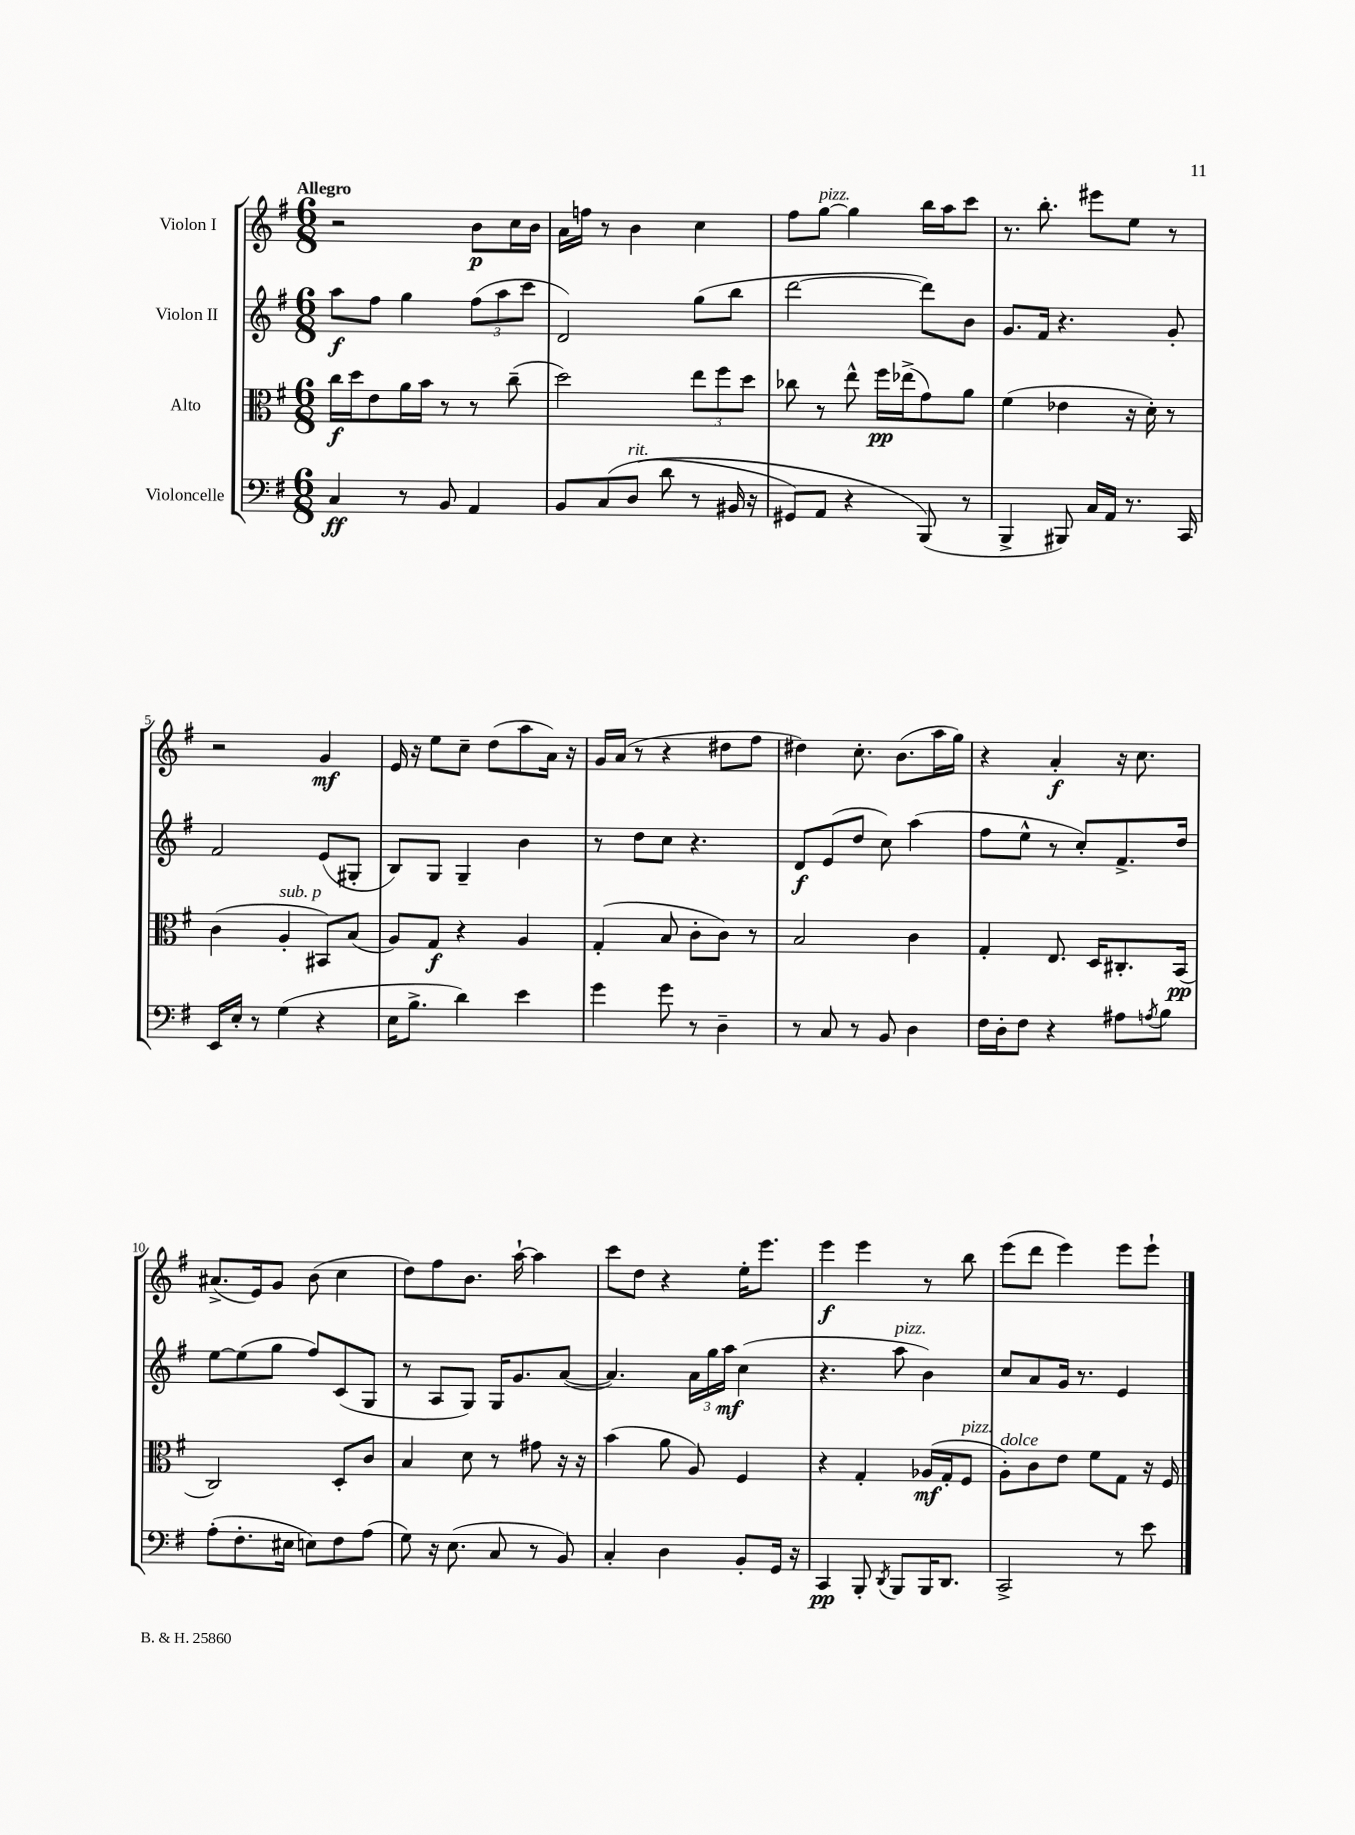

**kern	**dynam	**kern	**dynam	**kern	**dynam	**kern	**dynam
*part4	*part4	*part3	*part3	*part2	*part2	*part1	*part1
*staff4	*staff4	*staff3	*staff3	*staff2	*staff2	*staff1	*staff1
*I"Violoncelle	*	*I"Alto	*	*I"Violon II	*	*I"Violon I	*
*clefF4	*	*clefC3	*	*clefG2	*	*clefG2	*
*k[f#]	*	*k[f#]	*	*k[f#]	*	*k[f#]	*
*M6/8	*	*M6/8	*	*M6/8	*	*M6/8	*
=1	=1	=1	=1	=1	=1	=1	=1
!	!	!	!	!	!	!LO:TX:a:B:t=Allegro	!
4C/	ff	16cc\LL	f	8aa\L	f	2r	.
.	.	16dd\J	.	.	.	.	.
.	.	8e\	.	8ff#\J	.	.	.
8r	.	16a\L	.	4gg\	.	.	.
.	.	16b\JJ	.	.	.	.	.
8BB/	.	8r	.	.	.	.	.
4AA/	.	8r	.	(12ff#\L	.	8b\L	p
.	.	.	.	12aa\	.	.	.
.	.	(8cc~\	.	.	.	16cc\L	.
.	.	.	.	12ccc\J	.	.	.
.	.	.	.	.	.	16b\JJ	.
=2	=2	=2	=2	=2	=2	=2	=2
8BB/L	.	2dd\)	.	2d/)	.	16a\LL	.
.	.	.	.	.	.	16ffn\JJ	.
(8C/	.	.	.	.	.	8r	.
!LO:TX:a:i:t=rit.	!	!	!	!	!	!	!
(8D/J	.	.	.	.	.	4b\	.
8d\	.	.	.	.	.	.	.
8r	.	12ee\L	.	(8gg\L	.	4cc\	.
.	.	12ff#\	.	.	.	.	.
16BB#X/	.	.	.	8bb\J	.	.	.
.	.	12dd\J	.	.	.	.	.
16r	.	.	.	.	.	.	.
=3	=3	=3	=3	=3	=3	=3	=3
8GG#X/L)	.	8cc-X\	.	[2ddd\	.	8ff#\L	.
!	!	!	!	!	!	!LO:TX:a:i:t=pizz.	!
8AA/J	.	8r	.	.	.	[8gg\J	.
4r	.	8ee^^\	.	.	.	4gg\]	.
.	.	16ff#\LL	pp	.	.	.	.
.	.	(16ee-X^\J	.	.	.	.	.
(8BBB/)	.	8g\)	.	8ddd\L])	.	16bb\LL	.
.	.	.	.	.	.	16aa\J	.
8r	.	8a\J	.	8b\J	.	8ccc\J	.
=4	=4	=4	=4	=4	=4	=4	=4
4BBB^/	.	(4f#\	.	8.g/L	.	8.r	.
.	.	.	.	16f#/Jk	.	8.bb'\	.
8BBB#X/)	.	4e-X\	.	4.r	.	.	.
16C/LL	.	.	.	.	.	8eee#X\L	.
16AA/JJ	.	.	.	.	.	.	.
8.r	.	16r	.	.	.	8ee\J	.
.	.	16d'\)	.	.	.	.	.
.	.	8r	.	8g'/	.	8r	.
16CC/	.	.	.	.	.	.	.
!!LO:LB:g=z
=5	=5	=5	=5	=5	=5	=5	=5
16EE/LL	.	(4c\	.	2f#/	.	2r	.
16E'/JJ	.	.	.	.	.	.	.
8r	.	.	.	.	.	.	.
!	!	!LO:TX:a:i:t=sub. p	!	!	!	!	!
(4G\	.	4A'/	.	.	.	.	.
4r	.	8BB#X/L)	.	(8e/L	.	4g/	mf
.	.	(8B/J	.	8G#X'/J	.	.	.
=6	=6	=6	=6	=6	=6	=6	=6
16E\KL	.	8A/L)	.	8B/L)	.	16e/	.
8.B^\J	.	.	.	.	.	16r	.
.	.	8G/J	f	8G/J	.	8ee\L	.
4d\)	.	4r	.	4G~/	.	8cc~\J	.
.	.	.	.	.	.	(8dd\L	.
4e\	.	4A/	.	4b\	.	8aa\	.
.	.	.	.	.	.	16a\Jk)	.
.	.	.	.	.	.	16r	.
=7	=7	=7	=7	=7	=7	=7	=7
4g\	.	(4G'/	.	8r	.	16g/LL	.
.	.	.	.	.	.	(16a/JJ	.
.	.	.	.	8dd\L	.	8r	.
8g\	.	8B/	.	8cc\J	.	4r	.
8r	.	8c'\L	.	4.r	.	.	.
4D~\	.	8c\J)	.	.	.	8dd#X\L	.
.	.	8r	.	.	.	8ff#\J	.
=8	=8	=8	=8	=8	=8	=8	=8
8r	.	2B/	.	8d/L	f	4dd#X\)	.
8C/	.	.	.	(8e/	.	.	.
8r	.	.	.	8dd/J	.	8.cc'\	.
8BB/	.	.	.	8cc\)	.	.	.
.	.	.	.	.	.	(8.b\L	.
4D\	.	4c\	.	(4aa\	.	.	.
.	.	.	.	.	.	16aa\L	.
.	.	.	.	.	.	16gg\JJ)	.
=9	=9	=9	=9	=9	=9	=9	=9
16F#\LL	.	4G'/	.	8ff#\L	.	4r	.
16D'\J	.	.	.	.	.	.	.
8F#\J	.	.	.	8ee^^\J	.	.	.
4r	.	8.E/	.	8r	.	4a'/	f
.	.	.	.	8cc'/L)	.	.	.
.	.	16D/KL	.	.	.	.	.
8A#X\L	.	8.C#X'/	.	8.f#^/	.	16r	.
.	.	.	.	.	.	8.cc\	.
8qAn/	.	.	.	.	.	.	.
8B\J	.	.	.	.	.	.	.
.	.	(16BB/Jk	pp	16dd/Jk	.	.	.
!!LO:LB:g=z
=10	=10	=10	=10	=10	=10	=10	=10
(8A'\L	.	2C/)	.	[8ee\L	.	(8.a#X^/L	.
8.F#'\	.	.	.	(8ee\]	.	.	.
.	.	.	.	.	.	16e/k)	.
.	.	.	.	8gg\J	.	8g/J	.
16E#X\Jk	.	.	.	.	.	.	.
8En\L)	.	.	.	8ff#/L)	.	(8b\	.
8F#\	.	8D'/L	.	(8c/	.	4cc\	.
(8A\J	.	8c/J	.	8G/J	.	.	.
=11	=11	=11	=11	=11	=11	=11	=11
8G\)	.	4B/	.	8r	.	8dd\L)	.
16r	.	.	.	8A/L	.	8ff#\	.
(8.E\	.	.	.	.	.	.	.
.	.	8d\	.	8G/J)	.	8.b\J	.
8C/	.	8r	.	16G/KL	.	.	.
.	.	.	.	8.g/	.	[16aa`\	.
8r	.	8g#X\	.	.	.	4aa\]	.
8BB/)	.	16r	.	([8a/J	.	.	.
.	.	16r	.	.	.	.	.
=12	=12	=12	=12	=12	=12	=12	=12
4C'/	.	(4b\	.	4.a/])	.	8ccc\L	.
.	.	.	.	.	.	8dd\J	.
4D\	.	8a\	.	.	.	4r	.
.	.	8A/)	.	24a\LL	.	.	.
.	.	.	.	24gg\	.	.	.
.	.	.	.	24aa\JJ	mf	.	.
8BB'/L	.	4F#/	.	(4cc\	.	16ee'\KL	.
.	.	.	.	.	.	8.eee\J	.
16GG/Jk	.	.	.	.	.	.	.
16r	.	.	.	.	.	.	.
=13	=13	=13	=13	=13	=13	=13	=13
4CC/	pp	4r	.	4.r	.	4eee\	f
8BBB'/	.	4G'/	.	.	.	4eee\	.
8qDD/	.	.	.	.	.	.	.
!	!	!	!	!LO:TX:a:i:t=pizz.	!	!	!
8BBB/L	.	.	.	8aa\	.	.	.
16BBB/K	.	(16A-X/LL	mf	4b\)	.	8r	.
8.DD/J	.	16G'/J	.	.	.	.	.
!	!	!LO:TX:a:i:t=pizz.	!	!	!	!	!
.	.	8F#/J	.	.	.	8bb\	.
=14	=14	=14	=14	=14	=14	=14	=14
!	!	!LO:TX:a:i:t=dolce	!	!	!	!	!
2CC^/	.	8A'\L)	.	8cc/L	.	(8eee\L	.
.	.	8c\	.	8a/	.	8ddd\J	.
.	.	8e\J	.	16g/Jk	.	4eee\)	.
.	.	.	.	8.r	.	.	.
.	.	8f#\L	.	.	.	.	.
8r	.	8G\J	.	4e/	.	8eee\L	.
8e\	.	16r	.	.	.	8eee`\J	.
.	.	16F#/	.	.	.	.	.
==	==	==	==	==	==	==	==
*-	*-	*-	*-	*-	*-	*-	*-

- **Required work**: Pick out each line of the entries that contains the string "pizz", with capitalization counting, and copy those lines.

- **Task result**:
!	!	!	!	!	!	!LO:TX:a:i:t=pizz.	!
!	!	!	!	!LO:TX:a:i:t=pizz.	!	!	!
!	!	!LO:TX:a:i:t=pizz.	!	!	!	!	!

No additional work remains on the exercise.